##### Material supplied #####
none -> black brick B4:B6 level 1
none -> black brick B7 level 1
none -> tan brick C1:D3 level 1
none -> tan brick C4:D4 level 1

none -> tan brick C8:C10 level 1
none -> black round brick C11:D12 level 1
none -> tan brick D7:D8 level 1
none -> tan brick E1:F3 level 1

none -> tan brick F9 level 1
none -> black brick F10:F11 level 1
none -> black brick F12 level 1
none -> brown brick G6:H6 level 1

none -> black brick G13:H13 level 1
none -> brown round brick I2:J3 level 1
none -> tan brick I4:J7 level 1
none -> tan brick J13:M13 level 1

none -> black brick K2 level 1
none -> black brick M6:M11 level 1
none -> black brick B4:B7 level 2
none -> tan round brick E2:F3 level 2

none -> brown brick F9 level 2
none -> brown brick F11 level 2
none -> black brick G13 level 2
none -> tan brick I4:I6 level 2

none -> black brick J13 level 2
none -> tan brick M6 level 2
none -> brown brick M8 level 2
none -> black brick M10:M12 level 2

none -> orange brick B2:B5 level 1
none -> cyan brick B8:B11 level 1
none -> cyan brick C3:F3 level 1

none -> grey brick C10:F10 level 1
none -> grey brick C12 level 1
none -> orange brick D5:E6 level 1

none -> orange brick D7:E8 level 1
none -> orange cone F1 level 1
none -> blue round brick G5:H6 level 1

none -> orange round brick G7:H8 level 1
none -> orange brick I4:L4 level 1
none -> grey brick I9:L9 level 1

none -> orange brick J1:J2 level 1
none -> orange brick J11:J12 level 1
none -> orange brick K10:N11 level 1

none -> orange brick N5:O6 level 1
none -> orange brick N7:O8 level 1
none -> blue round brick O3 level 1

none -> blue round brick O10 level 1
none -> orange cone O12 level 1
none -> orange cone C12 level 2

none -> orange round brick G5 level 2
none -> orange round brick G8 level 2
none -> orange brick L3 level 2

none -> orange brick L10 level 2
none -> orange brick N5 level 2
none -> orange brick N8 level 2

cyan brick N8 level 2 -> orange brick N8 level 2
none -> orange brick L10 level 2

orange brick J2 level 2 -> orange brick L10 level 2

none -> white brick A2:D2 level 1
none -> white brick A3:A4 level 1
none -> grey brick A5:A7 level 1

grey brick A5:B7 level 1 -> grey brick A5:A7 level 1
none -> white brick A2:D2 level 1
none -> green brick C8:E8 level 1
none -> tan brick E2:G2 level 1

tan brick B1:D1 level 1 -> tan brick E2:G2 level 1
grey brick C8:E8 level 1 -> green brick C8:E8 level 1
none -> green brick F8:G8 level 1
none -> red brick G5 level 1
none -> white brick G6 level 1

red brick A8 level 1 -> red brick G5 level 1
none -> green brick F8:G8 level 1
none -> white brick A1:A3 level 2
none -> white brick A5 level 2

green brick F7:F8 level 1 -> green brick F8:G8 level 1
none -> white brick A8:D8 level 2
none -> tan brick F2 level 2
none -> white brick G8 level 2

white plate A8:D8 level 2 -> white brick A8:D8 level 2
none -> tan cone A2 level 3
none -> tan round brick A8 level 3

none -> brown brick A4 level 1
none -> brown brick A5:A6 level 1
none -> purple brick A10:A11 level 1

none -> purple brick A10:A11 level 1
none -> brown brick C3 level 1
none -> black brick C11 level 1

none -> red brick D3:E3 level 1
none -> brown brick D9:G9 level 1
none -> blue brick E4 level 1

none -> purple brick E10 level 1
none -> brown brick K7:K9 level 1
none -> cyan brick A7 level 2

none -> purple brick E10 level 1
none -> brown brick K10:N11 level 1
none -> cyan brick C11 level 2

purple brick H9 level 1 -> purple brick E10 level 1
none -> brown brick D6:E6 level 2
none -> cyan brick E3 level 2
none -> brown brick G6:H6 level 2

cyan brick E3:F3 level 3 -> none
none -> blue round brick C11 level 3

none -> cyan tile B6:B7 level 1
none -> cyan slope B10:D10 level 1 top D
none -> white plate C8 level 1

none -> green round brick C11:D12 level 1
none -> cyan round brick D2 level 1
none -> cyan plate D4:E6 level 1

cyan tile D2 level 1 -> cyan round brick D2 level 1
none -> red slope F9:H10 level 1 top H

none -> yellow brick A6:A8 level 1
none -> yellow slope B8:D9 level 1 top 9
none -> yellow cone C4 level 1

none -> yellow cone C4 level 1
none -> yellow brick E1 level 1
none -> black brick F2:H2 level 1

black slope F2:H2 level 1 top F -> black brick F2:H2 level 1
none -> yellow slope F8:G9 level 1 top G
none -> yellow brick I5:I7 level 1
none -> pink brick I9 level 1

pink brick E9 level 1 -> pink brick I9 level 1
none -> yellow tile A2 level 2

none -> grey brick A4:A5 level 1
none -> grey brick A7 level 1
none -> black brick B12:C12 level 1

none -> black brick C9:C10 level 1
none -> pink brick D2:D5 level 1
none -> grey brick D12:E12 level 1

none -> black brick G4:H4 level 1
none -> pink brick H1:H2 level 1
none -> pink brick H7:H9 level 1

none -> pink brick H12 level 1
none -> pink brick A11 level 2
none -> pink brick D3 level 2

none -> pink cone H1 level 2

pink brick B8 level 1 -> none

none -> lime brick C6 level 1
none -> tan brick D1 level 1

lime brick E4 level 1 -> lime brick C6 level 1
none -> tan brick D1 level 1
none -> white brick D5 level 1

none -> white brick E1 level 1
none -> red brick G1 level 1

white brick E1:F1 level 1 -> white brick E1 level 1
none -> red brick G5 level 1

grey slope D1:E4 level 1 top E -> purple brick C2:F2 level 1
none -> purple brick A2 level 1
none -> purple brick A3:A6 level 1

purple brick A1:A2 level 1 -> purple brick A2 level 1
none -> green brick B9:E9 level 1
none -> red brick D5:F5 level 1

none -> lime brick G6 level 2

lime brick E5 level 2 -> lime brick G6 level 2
#####
▶ **Work to be completed**
Restate every entry above exactly as it stands.

▶ **Exercise answer**
none -> black brick B4:B6 level 1
none -> black brick B7 level 1
none -> tan brick C1:D3 level 1
none -> tan brick C4:D4 level 1

none -> tan brick C8:C10 level 1
none -> black round brick C11:D12 level 1
none -> tan brick D7:D8 level 1
none -> tan brick E1:F3 level 1

none -> tan brick F9 level 1
none -> black brick F10:F11 level 1
none -> black brick F12 level 1
none -> brown brick G6:H6 level 1

none -> black brick G13:H13 level 1
none -> brown round brick I2:J3 level 1
none -> tan brick I4:J7 level 1
none -> tan brick J13:M13 level 1

none -> black brick K2 level 1
none -> black brick M6:M11 level 1
none -> black brick B4:B7 level 2
none -> tan round brick E2:F3 level 2

none -> brown brick F9 level 2
none -> brown brick F11 level 2
none -> black brick G13 level 2
none -> tan brick I4:I6 level 2

none -> black brick J13 level 2
none -> tan brick M6 level 2
none -> brown brick M8 level 2
none -> black brick M10:M12 level 2

none -> orange brick B2:B5 level 1
none -> cyan brick B8:B11 level 1
none -> cyan brick C3:F3 level 1

none -> grey brick C10:F10 level 1
none -> grey brick C12 level 1
none -> orange brick D5:E6 level 1

none -> orange brick D7:E8 level 1
none -> orange cone F1 level 1
none -> blue round brick G5:H6 level 1

none -> orange round brick G7:H8 level 1
none -> orange brick I4:L4 level 1
none -> grey brick I9:L9 level 1

none -> orange brick J1:J2 level 1
none -> orange brick J11:J12 level 1
none -> orange brick K10:N11 level 1

none -> orange brick N5:O6 level 1
none -> orange brick N7:O8 level 1
none -> blue round brick O3 level 1

none -> blue round brick O10 level 1
none -> orange cone O12 level 1
none -> orange cone C12 level 2

none -> orange round brick G5 level 2
none -> orange round brick G8 level 2
none -> orange brick L3 level 2

none -> orange brick L10 level 2
none -> orange brick N5 level 2
none -> orange brick N8 level 2

cyan brick N8 level 2 -> orange brick N8 level 2
none -> orange brick L10 level 2

orange brick J2 level 2 -> orange brick L10 level 2

none -> white brick A2:D2 level 1
none -> white brick A3:A4 level 1
none -> grey brick A5:A7 level 1

grey brick A5:B7 level 1 -> grey brick A5:A7 level 1
none -> white brick A2:D2 level 1
none -> green brick C8:E8 level 1
none -> tan brick E2:G2 level 1

tan brick B1:D1 level 1 -> tan brick E2:G2 level 1
grey brick C8:E8 level 1 -> green brick C8:E8 level 1
none -> green brick F8:G8 level 1
none -> red brick G5 level 1
none -> white brick G6 level 1

red brick A8 level 1 -> red brick G5 level 1
none -> green brick F8:G8 level 1
none -> white brick A1:A3 level 2
none -> white brick A5 level 2

green brick F7:F8 level 1 -> green brick F8:G8 level 1
none -> white brick A8:D8 level 2
none -> tan brick F2 level 2
none -> white brick G8 level 2

white plate A8:D8 level 2 -> white brick A8:D8 level 2
none -> tan cone A2 level 3
none -> tan round brick A8 level 3

none -> brown brick A4 level 1
none -> brown brick A5:A6 level 1
none -> purple brick A10:A11 level 1

none -> purple brick A10:A11 level 1
none -> brown brick C3 level 1
none -> black brick C11 level 1

none -> red brick D3:E3 level 1
none -> brown brick D9:G9 level 1
none -> blue brick E4 level 1

none -> purple brick E10 level 1
none -> brown brick K7:K9 level 1
none -> cyan brick A7 level 2

none -> purple brick E10 level 1
none -> brown brick K10:N11 level 1
none -> cyan brick C11 level 2

purple brick H9 level 1 -> purple brick E10 level 1
none -> brown brick D6:E6 level 2
none -> cyan brick E3 level 2
none -> brown brick G6:H6 level 2

cyan brick E3:F3 level 3 -> none
none -> blue round brick C11 level 3

none -> cyan tile B6:B7 level 1
none -> cyan slope B10:D10 level 1 top D
none -> white plate C8 level 1

none -> green round brick C11:D12 level 1
none -> cyan round brick D2 level 1
none -> cyan plate D4:E6 level 1

cyan tile D2 level 1 -> cyan round brick D2 level 1
none -> red slope F9:H10 level 1 top H

none -> yellow brick A6:A8 level 1
none -> yellow slope B8:D9 level 1 top 9
none -> yellow cone C4 level 1

none -> yellow cone C4 level 1
none -> yellow brick E1 level 1
none -> black brick F2:H2 level 1

black slope F2:H2 level 1 top F -> black brick F2:H2 level 1
none -> yellow slope F8:G9 level 1 top G
none -> yellow brick I5:I7 level 1
none -> pink brick I9 level 1

pink brick E9 level 1 -> pink brick I9 level 1
none -> yellow tile A2 level 2

none -> grey brick A4:A5 level 1
none -> grey brick A7 level 1
none -> black brick B12:C12 level 1

none -> black brick C9:C10 level 1
none -> pink brick D2:D5 level 1
none -> grey brick D12:E12 level 1

none -> black brick G4:H4 level 1
none -> pink brick H1:H2 level 1
none -> pink brick H7:H9 level 1

none -> pink brick H12 level 1
none -> pink brick A11 level 2
none -> pink brick D3 level 2

none -> pink cone H1 level 2

pink brick B8 level 1 -> none

none -> lime brick C6 level 1
none -> tan brick D1 level 1

lime brick E4 level 1 -> lime brick C6 level 1
none -> tan brick D1 level 1
none -> white brick D5 level 1

none -> white brick E1 level 1
none -> red brick G1 level 1

white brick E1:F1 level 1 -> white brick E1 level 1
none -> red brick G5 level 1

grey slope D1:E4 level 1 top E -> purple brick C2:F2 level 1
none -> purple brick A2 level 1
none -> purple brick A3:A6 level 1

purple brick A1:A2 level 1 -> purple brick A2 level 1
none -> green brick B9:E9 level 1
none -> red brick D5:F5 level 1

none -> lime brick G6 level 2

lime brick E5 level 2 -> lime brick G6 level 2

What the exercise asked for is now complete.